*Exercise details*: Using the entries below, show all lines with the string "eraser".

*Data for analysis*:

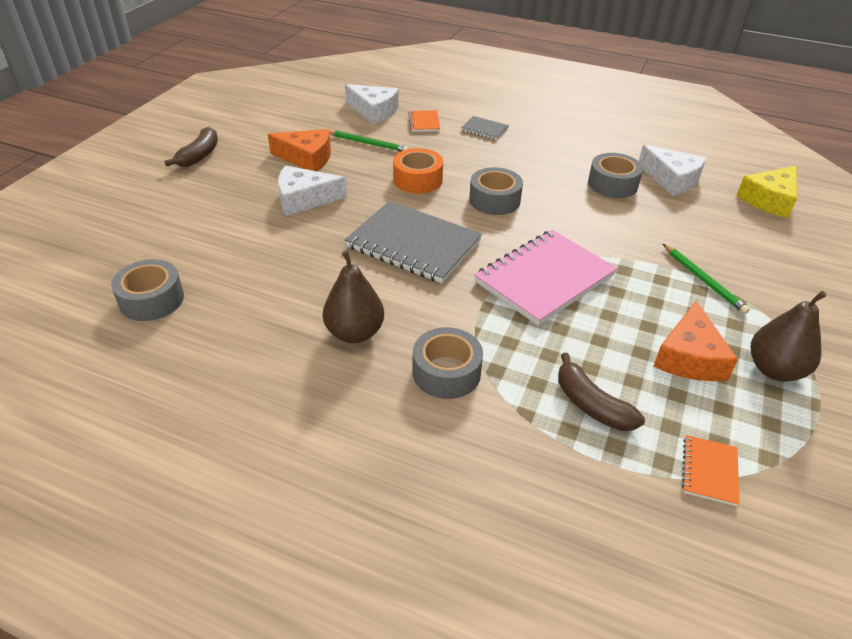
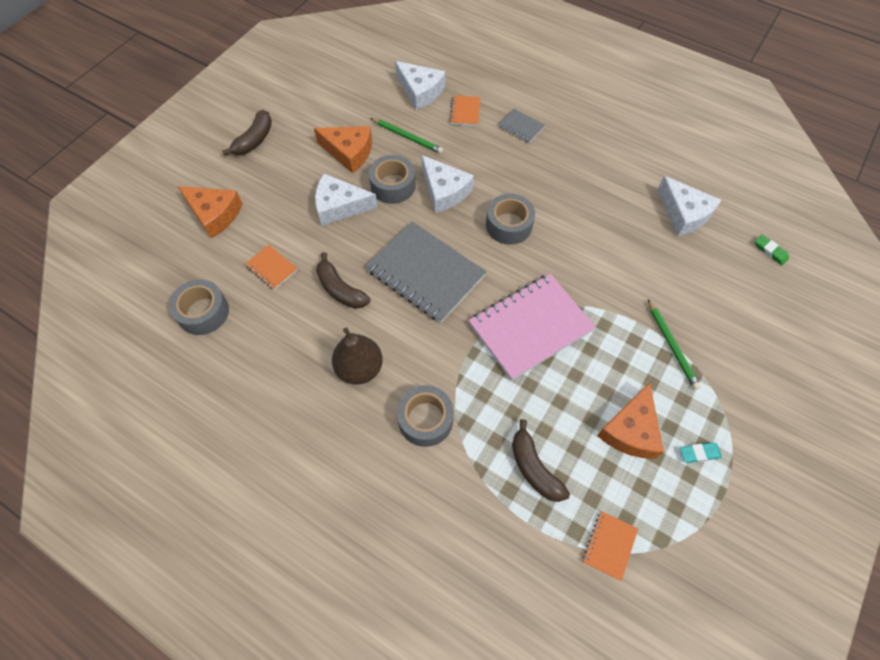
camera: 10 degrees right, 20 degrees up
(158, 216) = (214, 214): none -> orange cheese
(232, 254) = (271, 268): none -> orange notebook
(317, 266) = (340, 289): none -> brown banana
(418, 180) = (444, 191): orange tape -> white cheese
(612, 184) = (624, 215): grey tape -> grey tape (393, 185)
(769, 200) = (770, 251): yellow cheese -> green eraser
(774, 370) = (699, 453): brown pear -> turquoise eraser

*Answer below*:
(769, 200) = (770, 251): yellow cheese -> green eraser
(774, 370) = (699, 453): brown pear -> turquoise eraser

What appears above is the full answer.